Count every line in the entries that contains "carcinoma". Report that count alone.

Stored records
>>>>>

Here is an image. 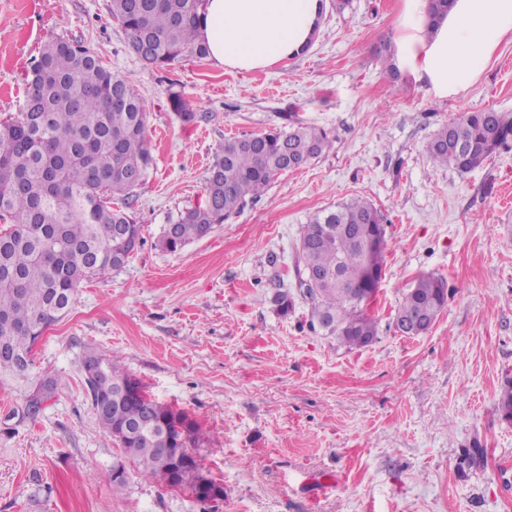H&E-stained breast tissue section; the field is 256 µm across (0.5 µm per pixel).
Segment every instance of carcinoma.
<instances>
[{
    "label": "carcinoma",
    "instance_id": "obj_1",
    "mask_svg": "<svg viewBox=\"0 0 512 512\" xmlns=\"http://www.w3.org/2000/svg\"><path fill=\"white\" fill-rule=\"evenodd\" d=\"M202 0H112V18L149 67L169 68L186 57L203 59L208 47L194 21ZM170 108L184 123L193 108L177 91ZM512 140V118L493 108L467 112L443 124L427 145L437 166L468 173ZM328 144L324 130L296 126L224 140L205 186L204 202L181 212L162 229L160 248L176 252L206 236L259 199L284 171L319 157ZM153 163L146 112L132 82L105 67L90 48L64 39L46 42L26 83L20 112L0 120V377L25 379L45 331L70 310L82 283L106 280L142 242L130 199ZM381 238L369 253L350 242L345 228ZM384 218L368 200L351 199L315 213L300 237L298 291L310 303L309 327L321 329L350 349L378 333L369 314L384 275ZM444 279L419 276L399 302L396 318L436 319L445 307ZM278 314L295 312L290 291L274 297ZM105 371L84 379L104 434L145 478L165 480L180 456V485L197 493L204 478L189 448L199 424L183 410L155 400L120 361L96 351ZM134 384L121 401L131 433L119 437L112 388ZM512 421V380L499 397Z\"/></svg>",
    "mask_w": 512,
    "mask_h": 512
}]
</instances>
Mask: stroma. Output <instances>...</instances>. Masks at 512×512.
<instances>
[{"label": "stroma", "mask_w": 512, "mask_h": 512, "mask_svg": "<svg viewBox=\"0 0 512 512\" xmlns=\"http://www.w3.org/2000/svg\"><path fill=\"white\" fill-rule=\"evenodd\" d=\"M323 0L302 55L228 72L210 59L146 68L111 0H0V117L18 111L39 48L62 38L131 79L147 112L153 164L131 202L144 243L110 279L79 288L34 349L35 378L59 384L38 415L0 380V512H204L189 491L129 467L104 435L80 368L118 357L157 401L186 411L201 471L224 486L219 512H512V422L498 399L512 379V147L461 174L427 143L449 118L492 107L512 116V43L461 96L440 99L386 67L401 0ZM180 92L196 118L168 106ZM324 129L330 145L265 195L170 253L165 224L201 203L225 139ZM354 197L386 219L375 342L349 349L308 326L295 290L296 246L317 211ZM448 286L424 335L394 314L416 277Z\"/></svg>", "instance_id": "stroma-1"}]
</instances>
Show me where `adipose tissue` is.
I'll list each match as a JSON object with an SVG mask.
<instances>
[{
  "label": "adipose tissue",
  "mask_w": 512,
  "mask_h": 512,
  "mask_svg": "<svg viewBox=\"0 0 512 512\" xmlns=\"http://www.w3.org/2000/svg\"><path fill=\"white\" fill-rule=\"evenodd\" d=\"M430 0H402L396 62L439 98L477 81L504 40H512V0H450L429 26ZM321 0H203L195 21L216 66L250 72L296 57L320 27Z\"/></svg>",
  "instance_id": "1"
}]
</instances>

<<<<<

**Exercise response**:
2